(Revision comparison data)
------------------------------------
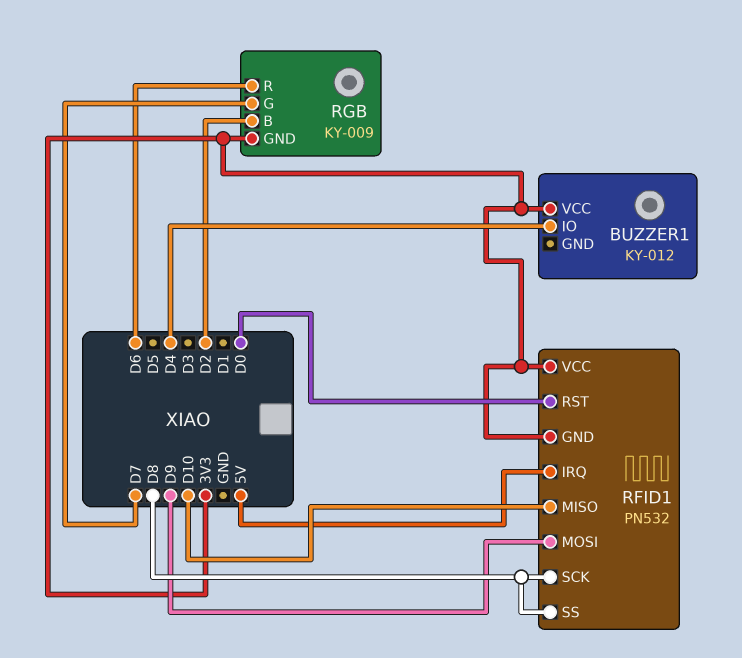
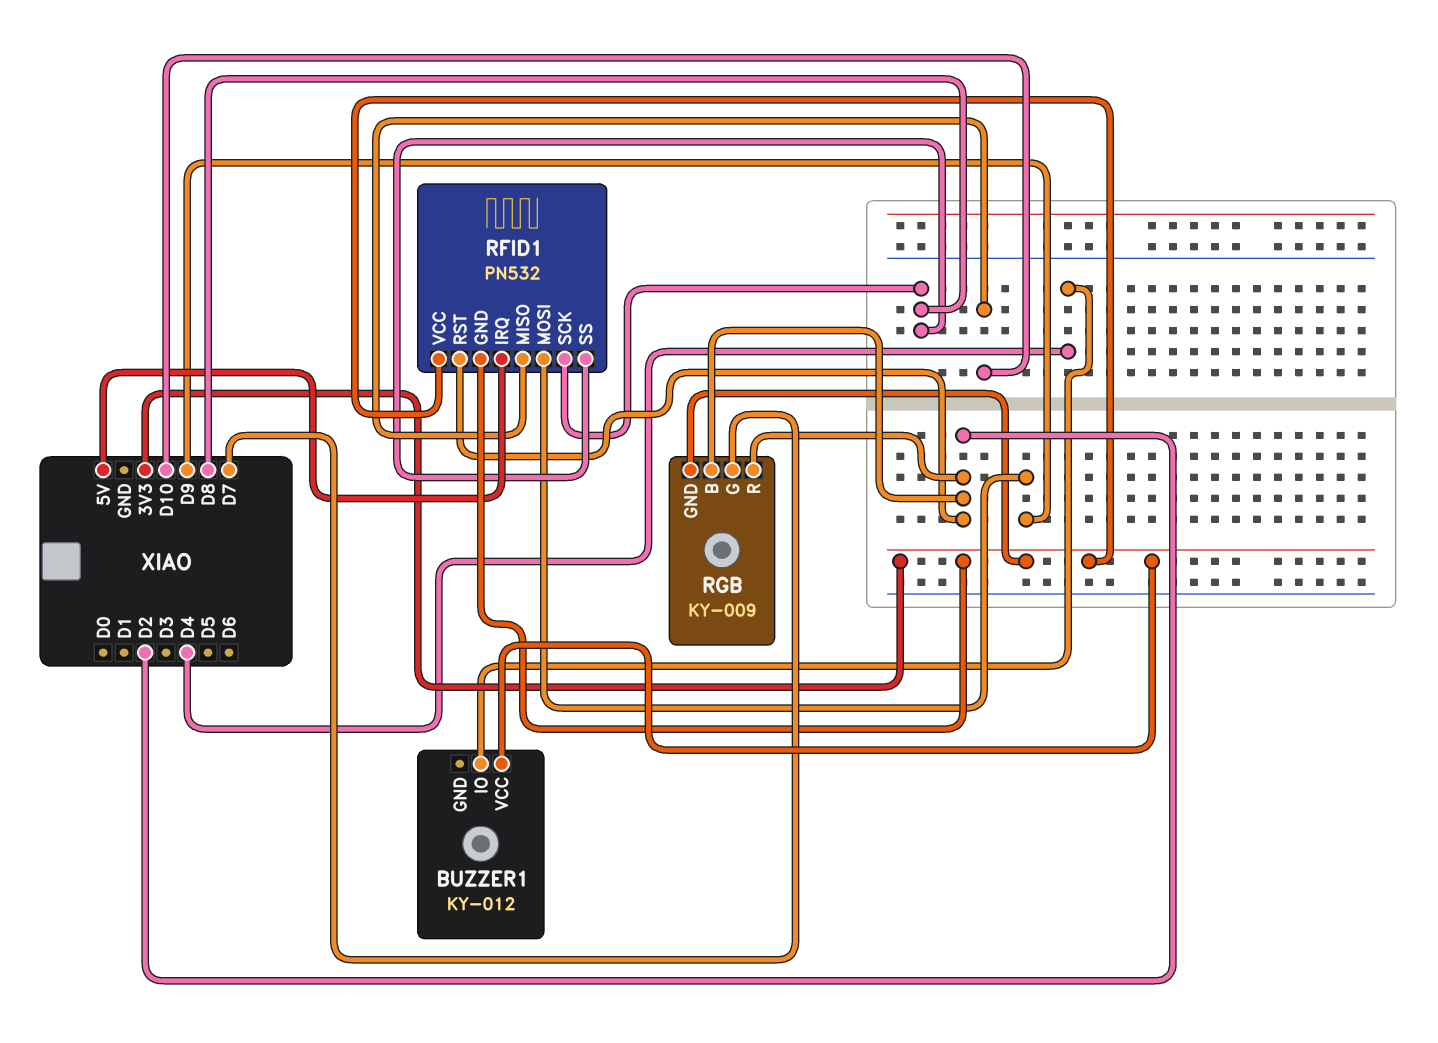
RFID1 pin RST: D0 -> D2
RGB pin R: D6 -> D2

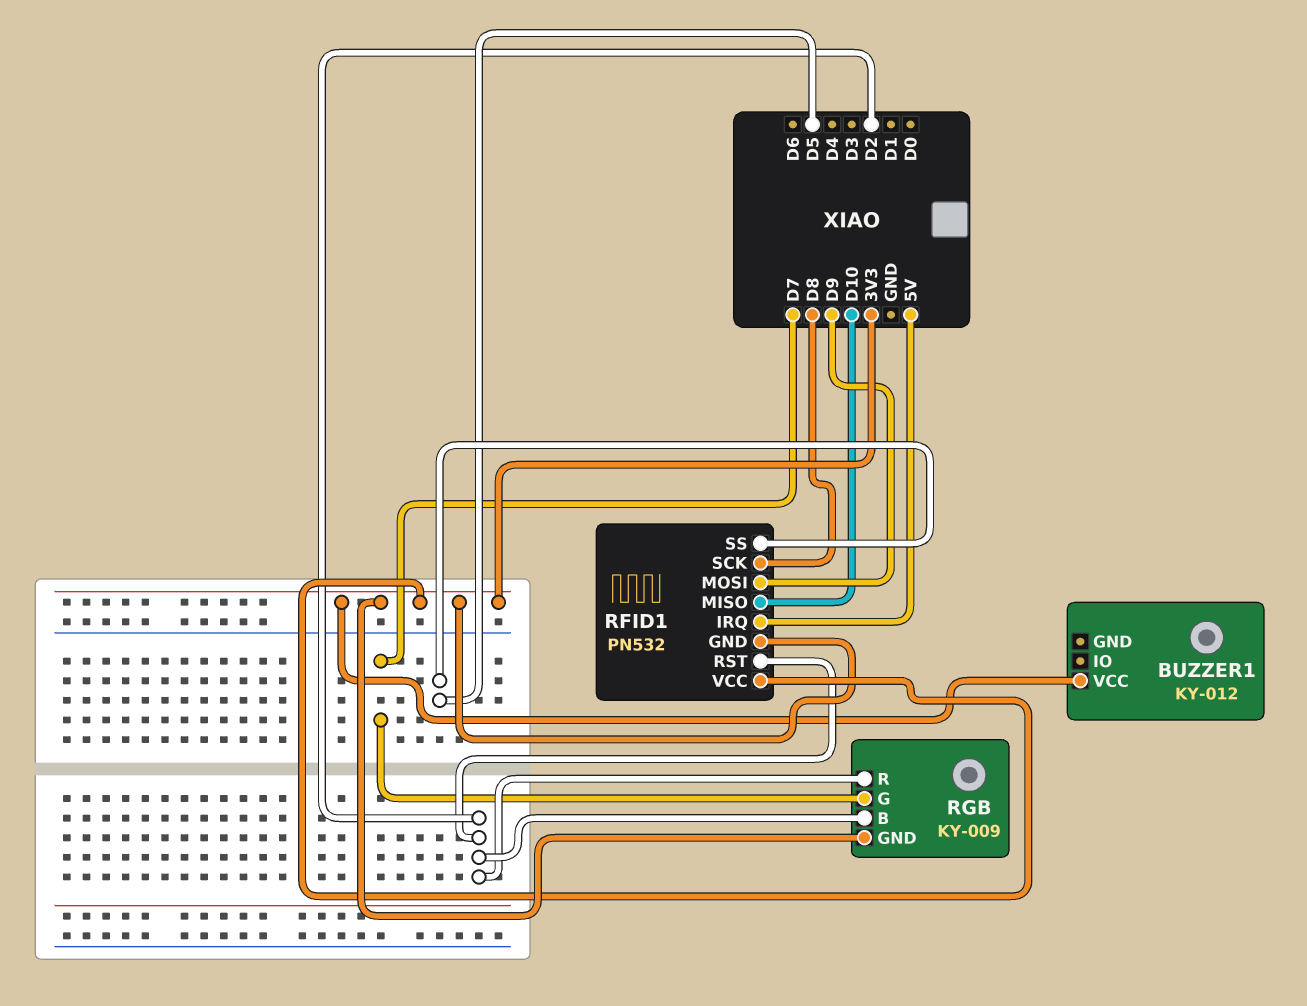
BUZZER1 pin IO: D4 -> none
RFID1 pin SS: D8 -> D5

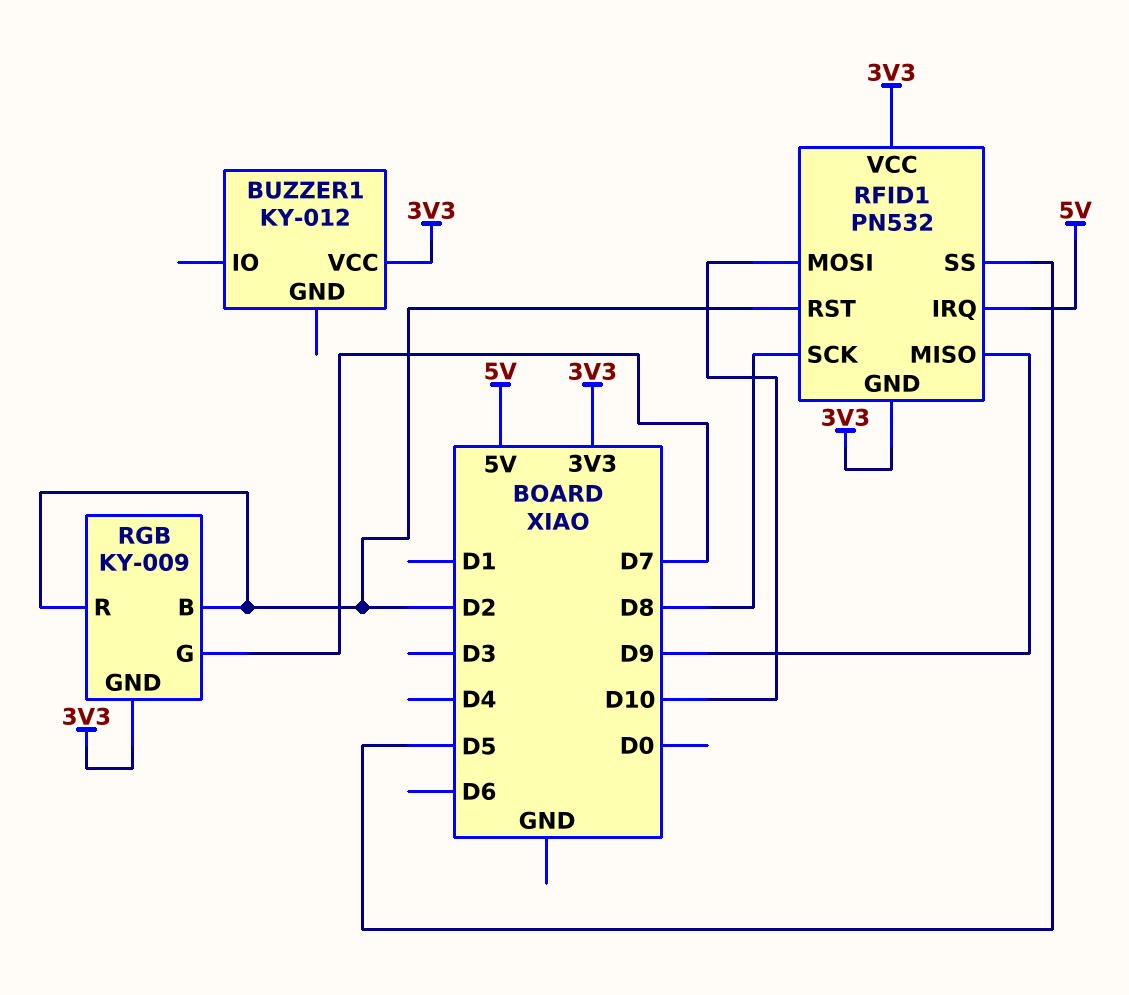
RFID1 pin MISO: D10 -> D9
RFID1 pin MOSI: D9 -> D10

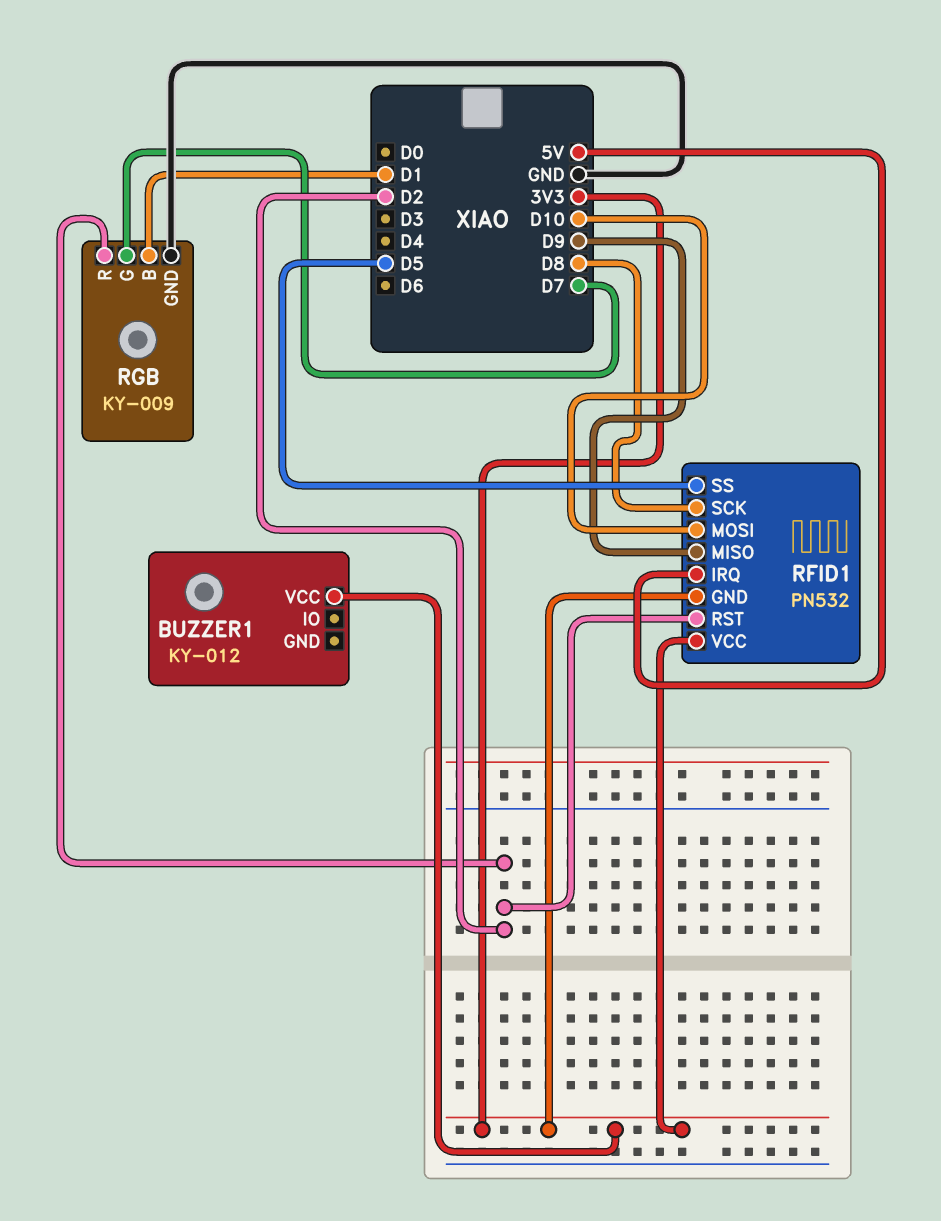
RGB pin B: D2 -> D1
RGB pin GND: 3V3 -> GND

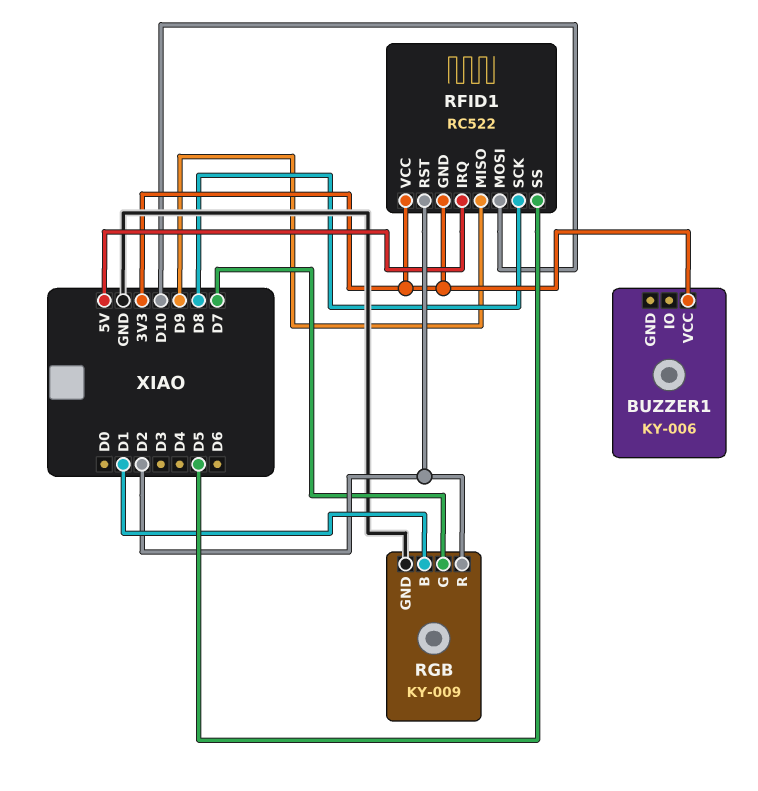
BUZZER1: KY-012 -> KY-006
RFID1: PN532 -> RC522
------------------------------------
» Description of the task:
Please give the data above again in exact form and omit every picture.

» Expected answer:
RFID1 pin RST: D0 -> D2
RGB pin R: D6 -> D2

BUZZER1 pin IO: D4 -> none
RFID1 pin SS: D8 -> D5

RFID1 pin MISO: D10 -> D9
RFID1 pin MOSI: D9 -> D10

RGB pin B: D2 -> D1
RGB pin GND: 3V3 -> GND

BUZZER1: KY-012 -> KY-006
RFID1: PN532 -> RC522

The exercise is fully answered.